**WHAT THE TASK ASKS:** Give every entry again, unchanged, and leave its images out.

....................

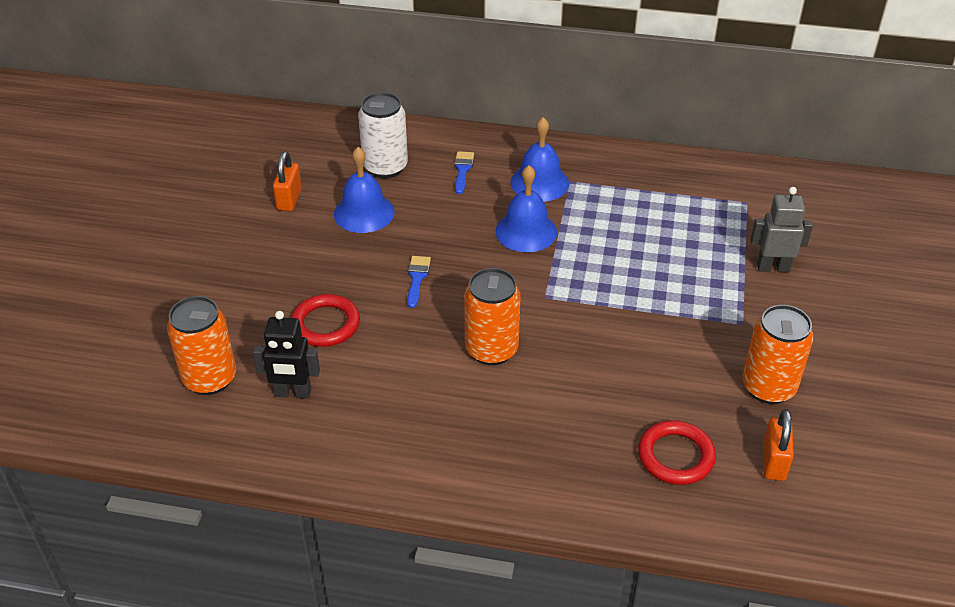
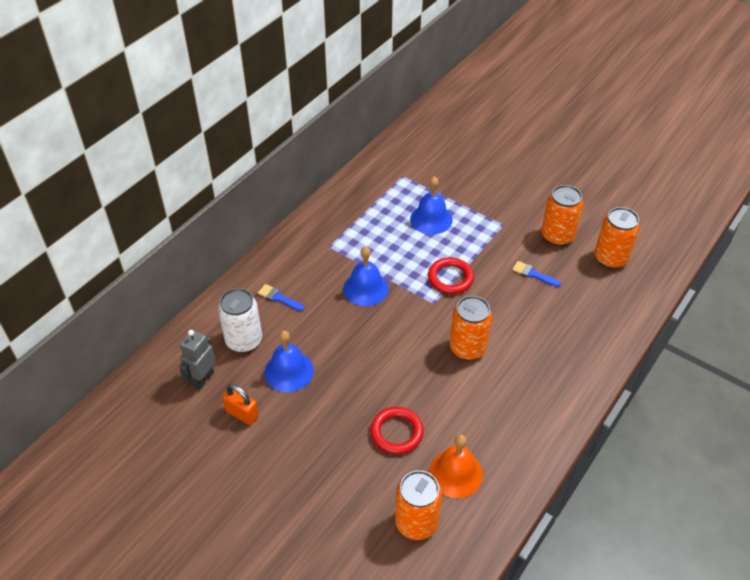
camera: 65 degrees left, 5 degrees up
(293, 393) = (455, 473): black robot -> orange bell
(417, 278) = (378, 364): blue brush -> blue brush (533, 274)
(539, 183) = (320, 262): blue bell -> blue bell (431, 219)
(676, 456) = (591, 297): red ring -> red ring (450, 278)
(773, 267) = (465, 191): grey robot -> grey robot (203, 379)
(774, 462) = (610, 259): orange padlock -> orange can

....................

**ANSWER SPACE:**
camera: 65 degrees left, 5 degrees up
(293, 393) = (455, 473): black robot -> orange bell
(417, 278) = (378, 364): blue brush -> blue brush (533, 274)
(539, 183) = (320, 262): blue bell -> blue bell (431, 219)
(676, 456) = (591, 297): red ring -> red ring (450, 278)
(773, 267) = (465, 191): grey robot -> grey robot (203, 379)
(774, 462) = (610, 259): orange padlock -> orange can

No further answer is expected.